Assignment —
Every line of the entries with the word "pear" in it should be shown.

(Colored object listings)
━━━

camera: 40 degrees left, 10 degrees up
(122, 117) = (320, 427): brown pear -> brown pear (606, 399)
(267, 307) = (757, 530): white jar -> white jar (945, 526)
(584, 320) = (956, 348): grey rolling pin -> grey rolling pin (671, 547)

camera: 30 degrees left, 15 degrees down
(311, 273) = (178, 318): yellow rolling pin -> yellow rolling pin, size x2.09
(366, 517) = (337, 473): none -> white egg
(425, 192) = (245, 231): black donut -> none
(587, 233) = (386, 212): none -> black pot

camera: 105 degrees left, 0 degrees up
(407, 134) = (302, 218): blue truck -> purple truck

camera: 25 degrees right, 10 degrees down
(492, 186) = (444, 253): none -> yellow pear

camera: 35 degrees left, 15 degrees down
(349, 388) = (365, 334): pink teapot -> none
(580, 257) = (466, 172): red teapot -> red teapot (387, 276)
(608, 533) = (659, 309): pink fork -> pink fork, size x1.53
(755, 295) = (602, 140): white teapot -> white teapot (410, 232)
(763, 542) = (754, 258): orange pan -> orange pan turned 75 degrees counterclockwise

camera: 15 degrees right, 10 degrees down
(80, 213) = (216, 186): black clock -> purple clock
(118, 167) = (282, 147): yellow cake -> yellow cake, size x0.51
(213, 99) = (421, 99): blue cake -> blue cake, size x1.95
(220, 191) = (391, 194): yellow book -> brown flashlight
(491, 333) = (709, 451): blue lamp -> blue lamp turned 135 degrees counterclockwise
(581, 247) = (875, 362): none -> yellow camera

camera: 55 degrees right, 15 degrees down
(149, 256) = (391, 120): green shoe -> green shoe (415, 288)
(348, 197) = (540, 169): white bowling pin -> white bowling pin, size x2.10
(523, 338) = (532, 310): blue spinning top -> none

━━━

Expected output —
(122, 117) = (320, 427): brown pear -> brown pear (606, 399)
(492, 186) = (444, 253): none -> yellow pear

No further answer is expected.